YOUR TASK. Starting at the line with "white cone E3 level 2 -> none", retype every line through the end of the listing exactly as written, and nothing before it.

RECORDS SUPPLIED.
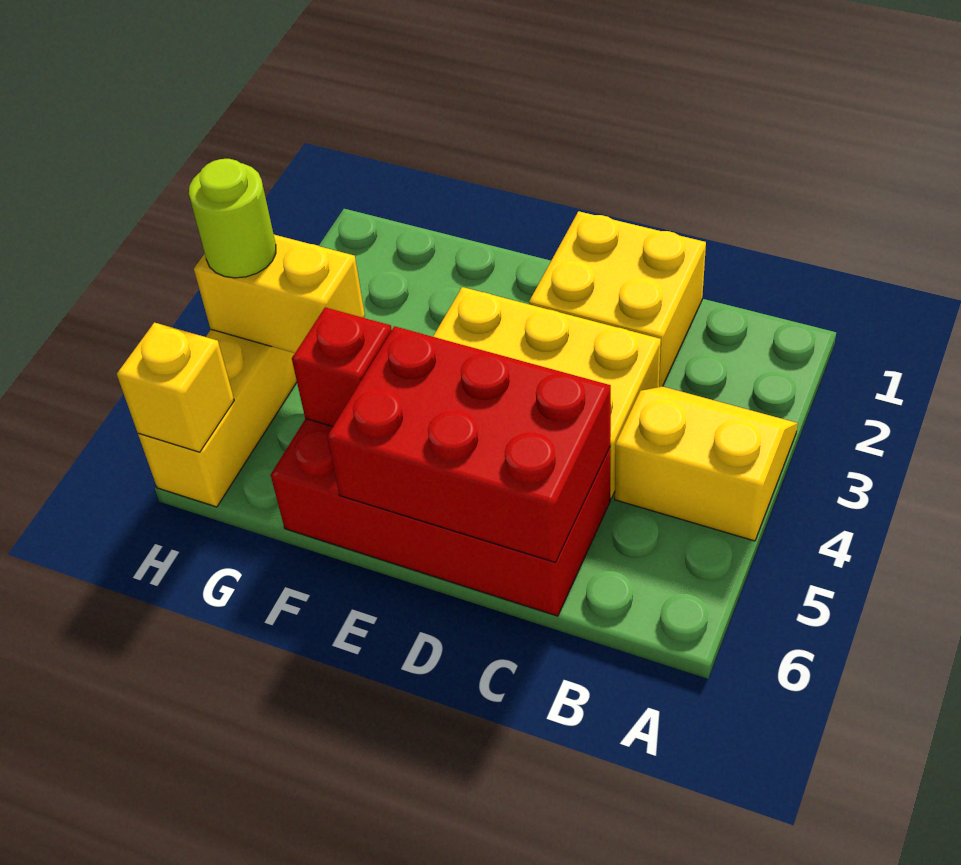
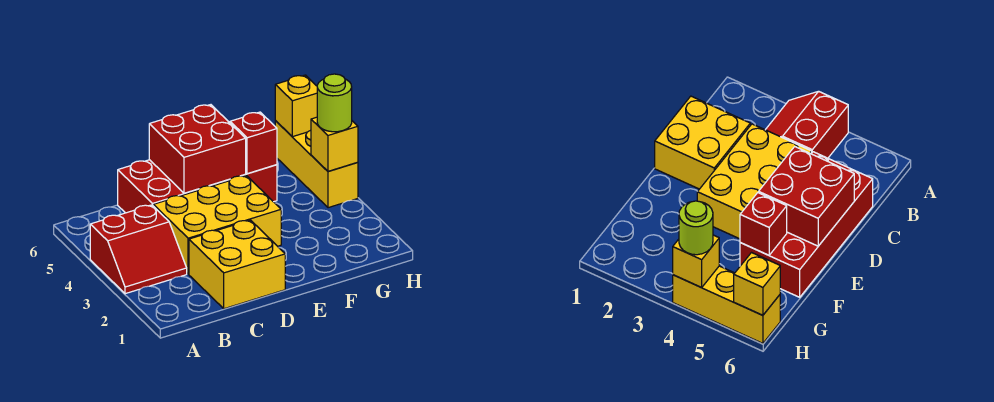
yellow slope A3:B4 level 1 top 4 -> red slope A3:B4 level 1 top 4
red brick C5:E6 level 2 -> red brick D5:E6 level 2
yellow brick G4:H4 level 2 -> yellow brick H4 level 2

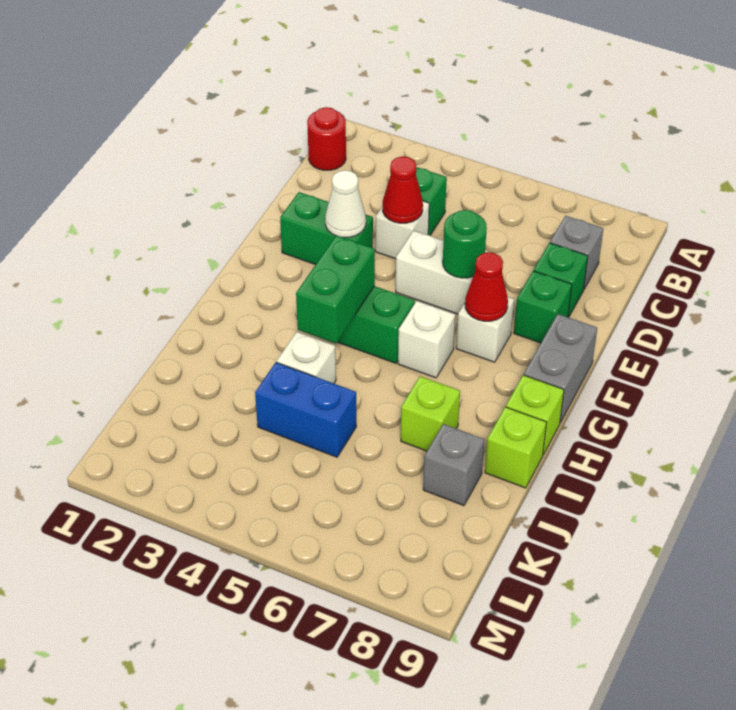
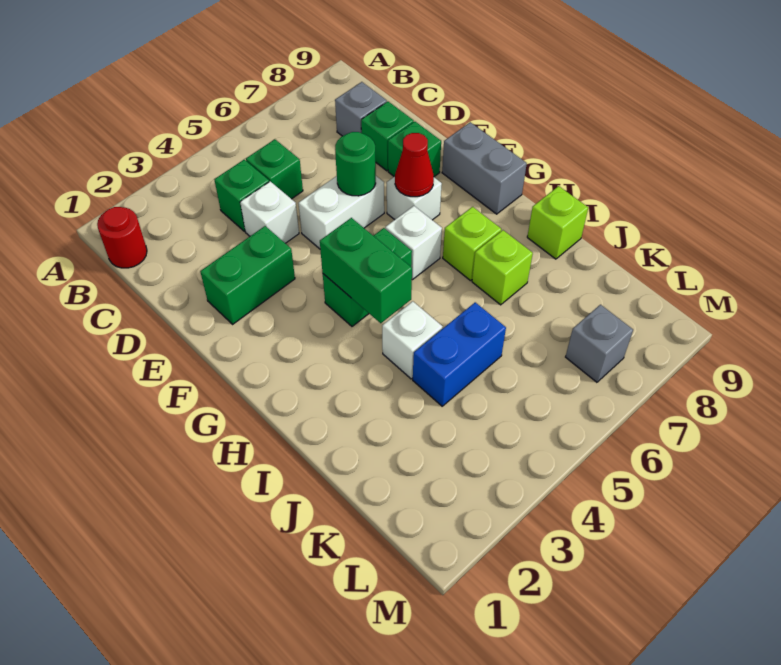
none -> green brick C5 level 1
red cone D4 level 2 -> none
white cone E3 level 2 -> none
lime brick H9 level 1 -> lime brick H7 level 1
grey brick J8 level 1 -> grey brick L7 level 1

TASK RESULT.
white cone E3 level 2 -> none
lime brick H9 level 1 -> lime brick H7 level 1
grey brick J8 level 1 -> grey brick L7 level 1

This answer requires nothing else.